* _EXERCISE REQUIREMENTS_
The reply must consist of one number: how many lines of the data include the word "turquoise".

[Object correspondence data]
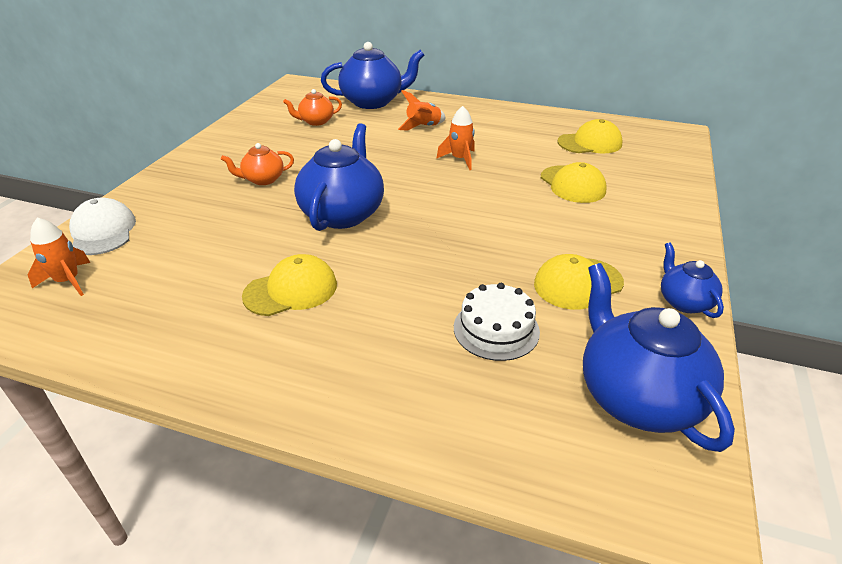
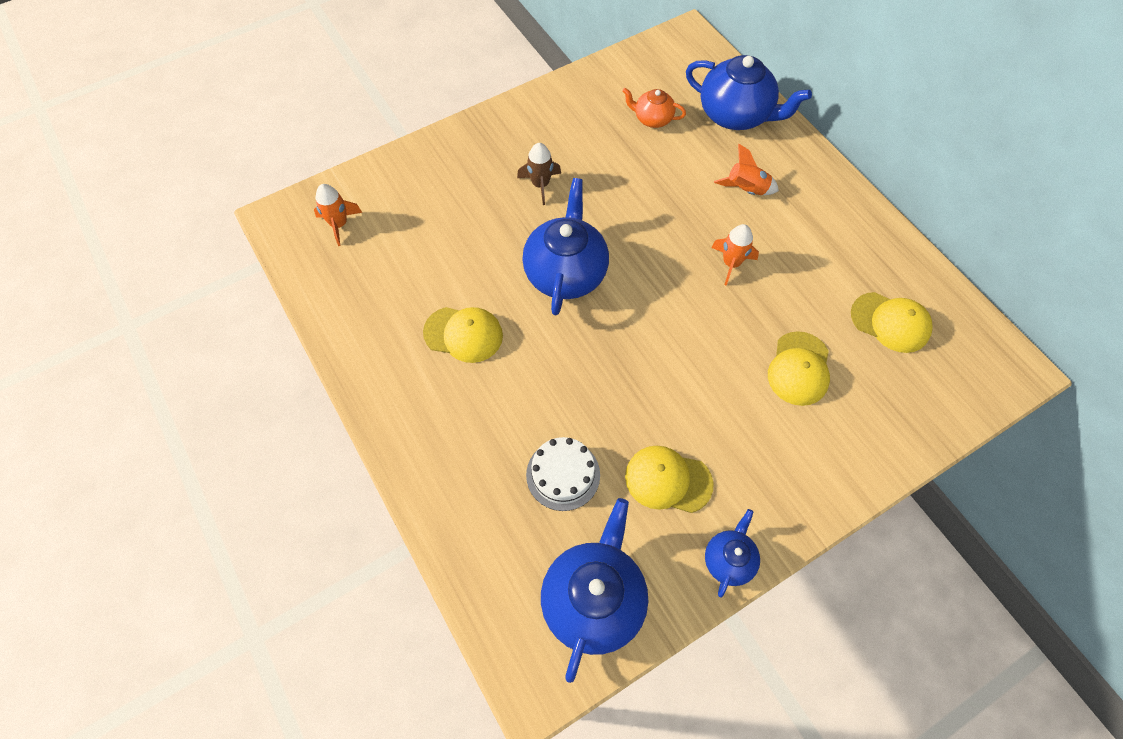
camera: 40 degrees right, 25 degrees up
(103, 231) = (389, 180): white cap -> none
(263, 180) = (540, 185): orange teapot -> brown rocket
(343, 214) = (565, 273): blue teapot -> blue teapot turned 45 degrees counterclockwise

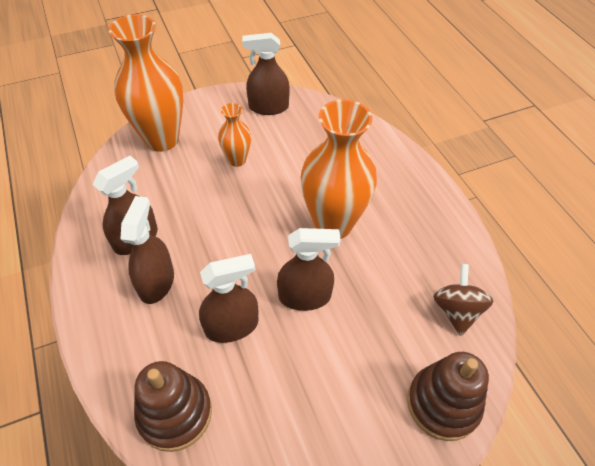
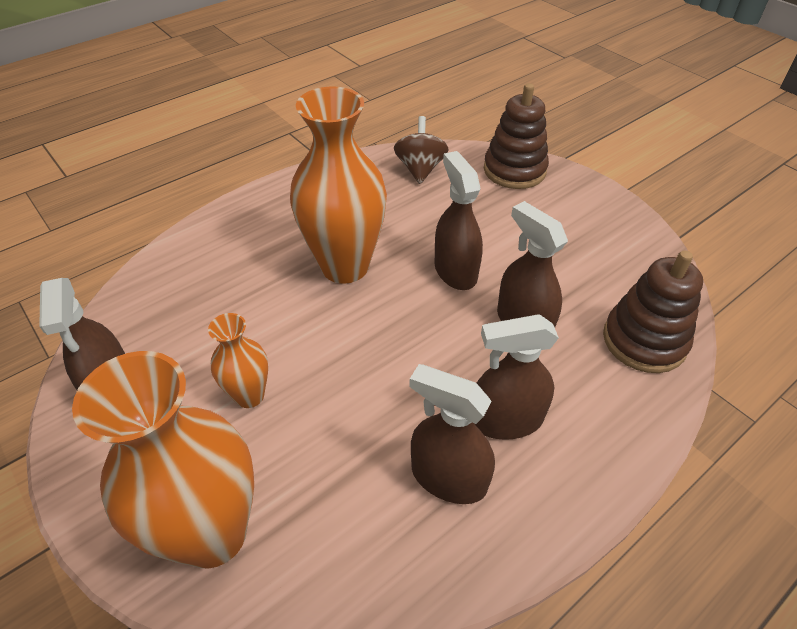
camera: 105 degrees left, 5 degrees down
(456, 311) = (420, 169): brown spinning top -> brown spinning top turned 105 degrees clockwise

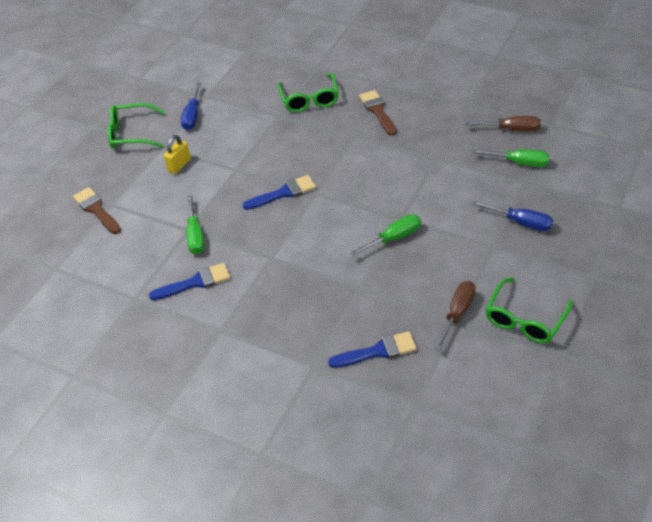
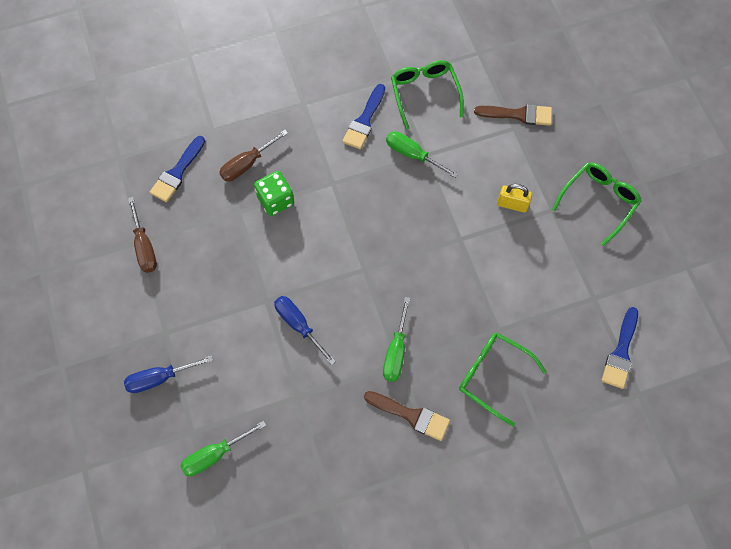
camera: 130 degrees right, 20 degrees up
(179, 165) = (512, 205): yellow padlock -> yellow padlock turned 60 degrees counterclockwise
(192, 115) = (574, 265): blue screwdriver -> blue screwdriver (299, 326)
(283, 193) = (391, 248): blue brush -> blue brush (620, 352)
(324, 275) = (275, 200): none -> green dice
(393, 238) = (254, 276): green screwdriver -> green screwdriver (396, 351)
(511, 129) = (257, 497): brown screwdriver -> brown screwdriver (247, 164)
(524, 320) = (88, 280): green glasses -> green glasses (424, 93)

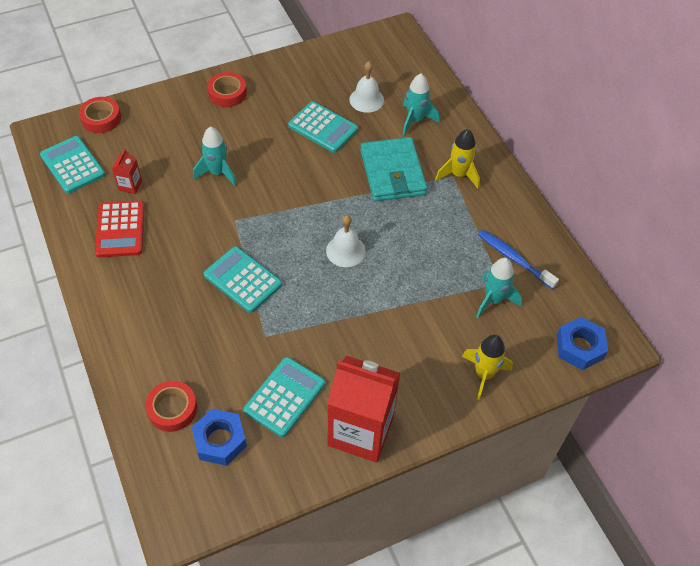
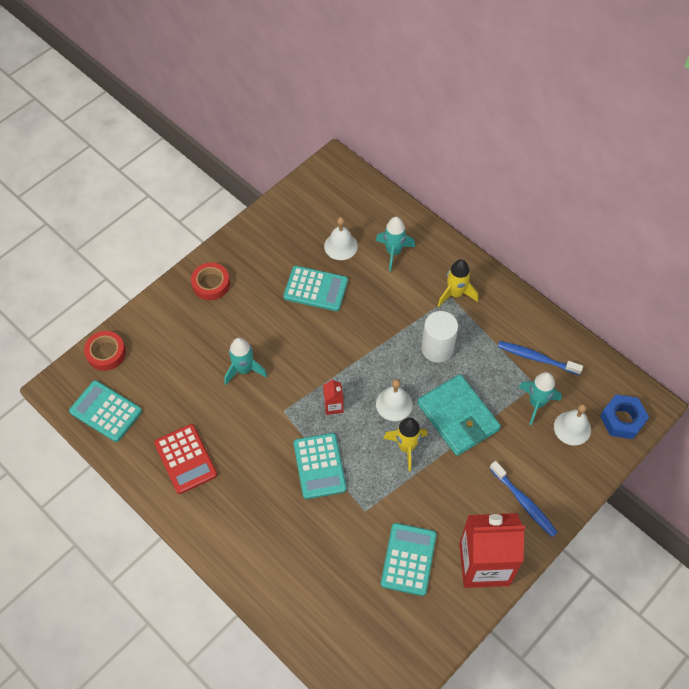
camera: 20 degrees left, 5 degrees up
(130, 185) = (171, 412): red carton -> red carton (333, 406)
(172, 409) = (321, 608): red tape -> none
(220, 440) = (375, 619): blue nut -> none
(242, 280) = (319, 466): turquoise calculator -> turquoise calculator turned 120 degrees counterclockwise
(392, 172) = (398, 312): turquoise wallet -> turquoise wallet (458, 417)
(415, 216) = (437, 348): none -> white cylinder
(433, 388) = (524, 502): none -> blue toothbrush
(484, 374) = (558, 474): yellow rocket -> yellow rocket (406, 447)
(520, 336) = (572, 428): none -> white bell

* _EXERCISE SOLUTION_
2